Records from a collection

────

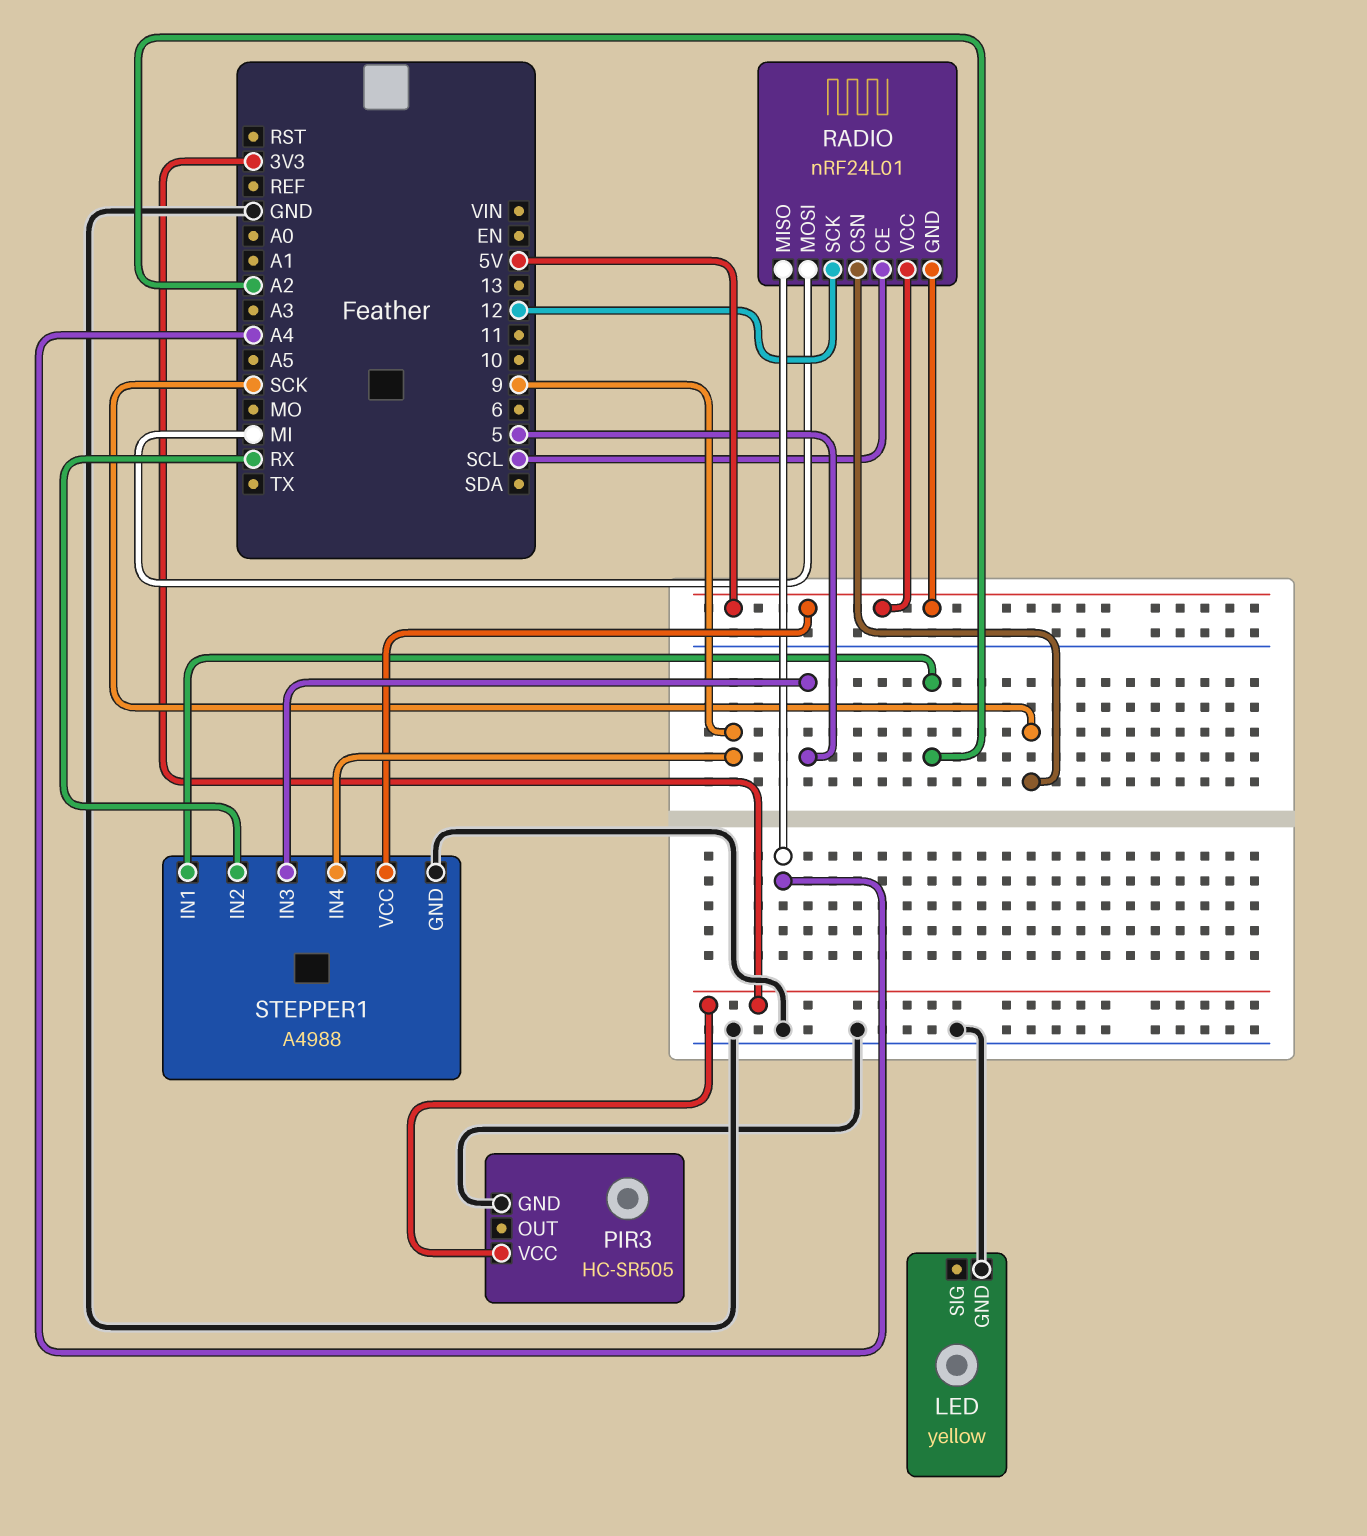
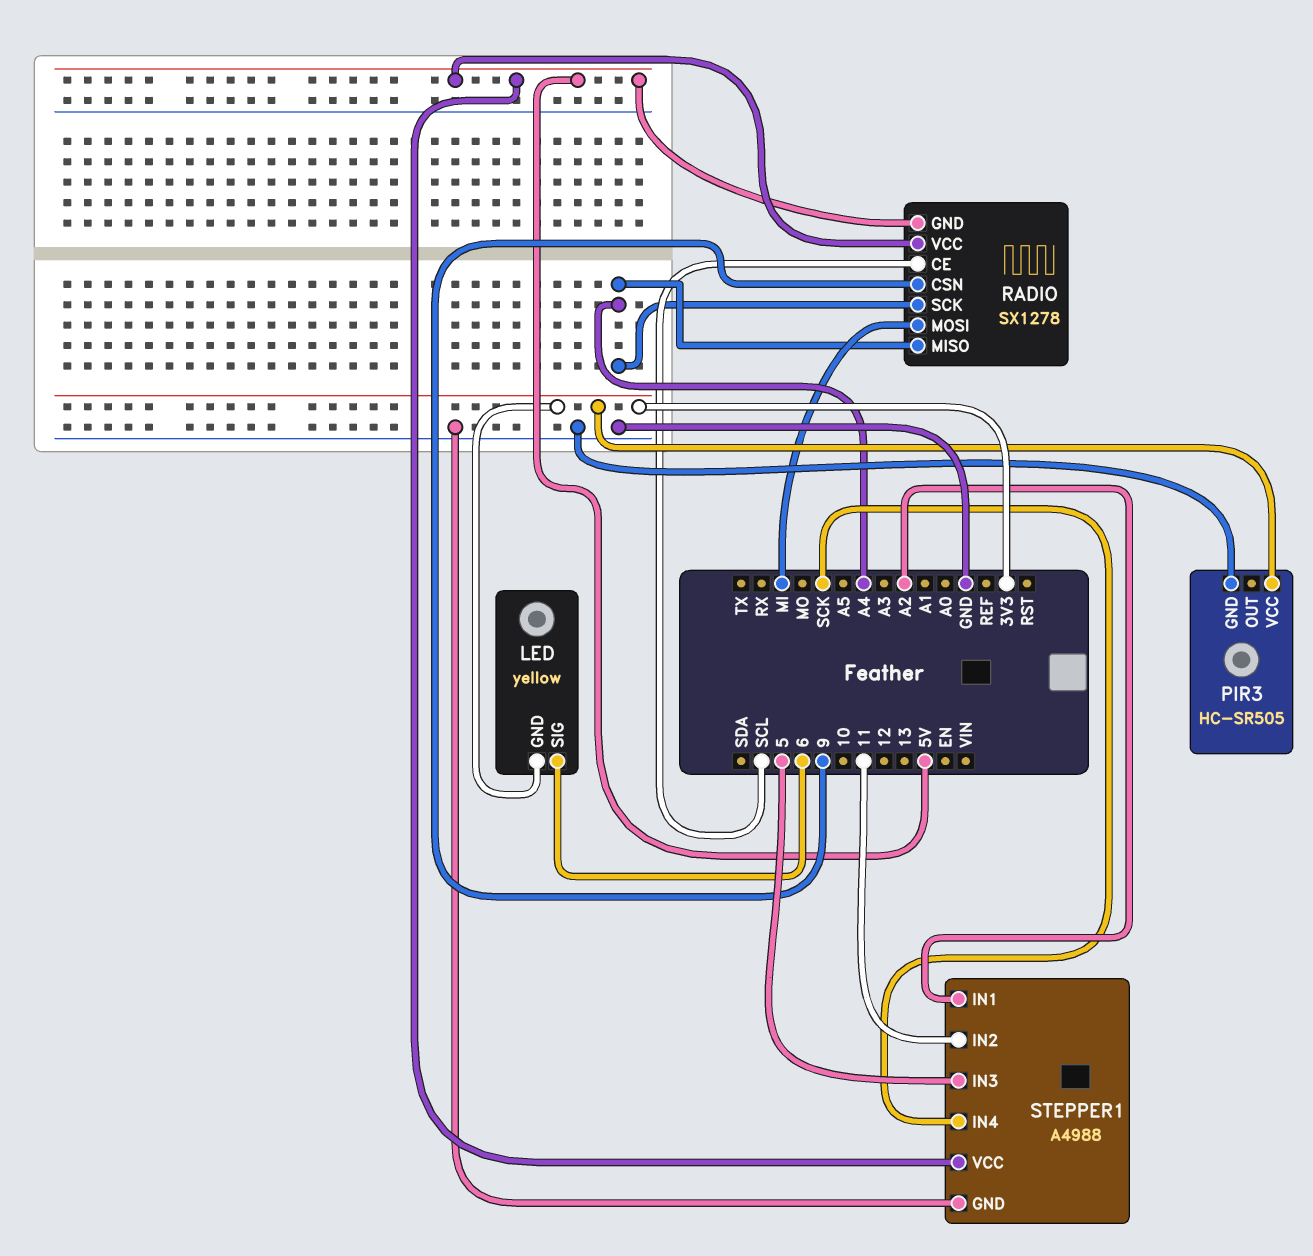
LED pin GND: GND -> 3V3
LED pin SIG: none -> 6
RADIO: nRF24L01 -> SX1278
RADIO pin CSN: SCK -> 9
RADIO pin SCK: 12 -> A4
STEPPER1 pin IN2: RX -> 11
STEPPER1 pin IN4: 9 -> SCK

────

● **Activity**:
Produce a verbatim copy of all records, minus pictures.

● **Written response**:
LED pin GND: GND -> 3V3
LED pin SIG: none -> 6
RADIO: nRF24L01 -> SX1278
RADIO pin CSN: SCK -> 9
RADIO pin SCK: 12 -> A4
STEPPER1 pin IN2: RX -> 11
STEPPER1 pin IN4: 9 -> SCK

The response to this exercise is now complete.